▶ Extracted records:

= Beginning of Section =

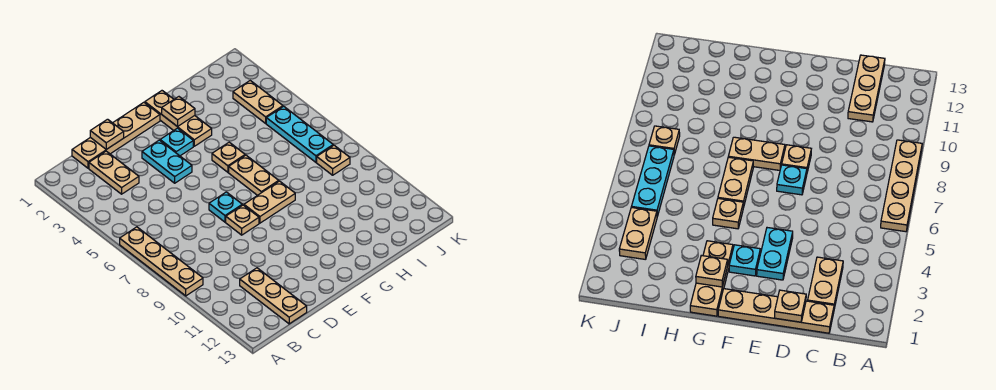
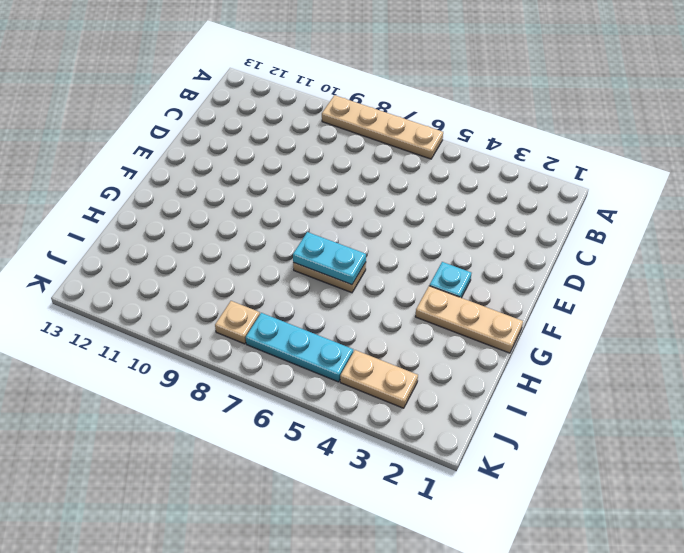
cyan 1x2 plate [293,232,366,285] -> cyan 1x2 plate moved to [142,140,192,183]
none -> tan 1x4 plate [72,102,160,168]
none -> tan 1x2 plate [89,151,139,194]
none -> tan 1x3 plate [240,268,307,324]

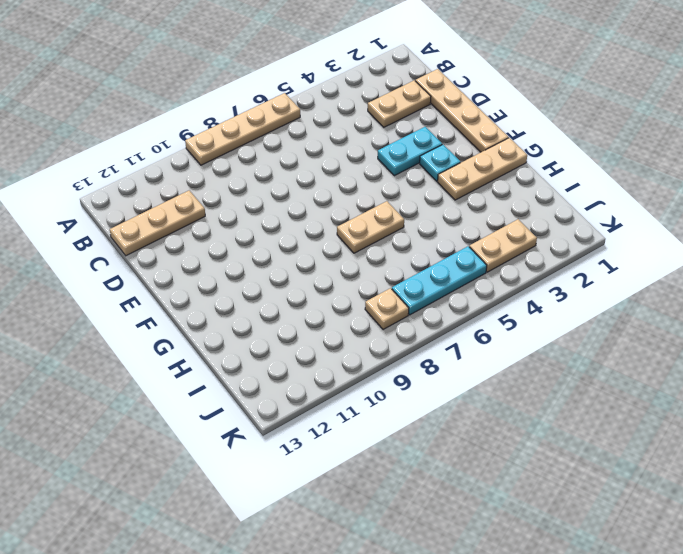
none -> cyan 1x1 plate [209,192,242,222]
none -> tan 1x1 plate [226,205,259,235]
none -> tan 1x2 plate [244,181,295,223]

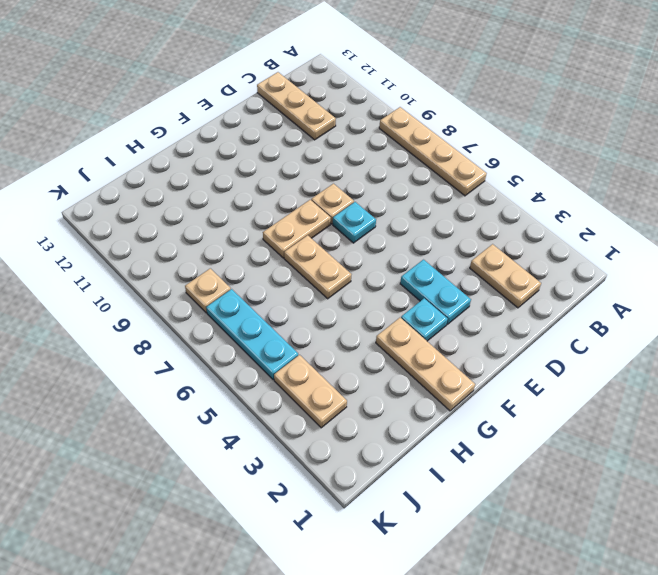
none -> tan 1x4 plate [72,102,160,168]
none -> tan 1x1 plate [212,142,245,172]
none -> tan 1x1 plate [90,119,124,149]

= End of Section =

▶ Aim of the exercise: Excluding the pictures, restate word for word the lines from the one that holds "none -> tan 1x2 plate [244,181,295,223]" through the last line of the entries, both ends included.

▶ Your solution:
none -> tan 1x2 plate [244,181,295,223]

none -> tan 1x4 plate [72,102,160,168]
none -> tan 1x1 plate [212,142,245,172]
none -> tan 1x1 plate [90,119,124,149]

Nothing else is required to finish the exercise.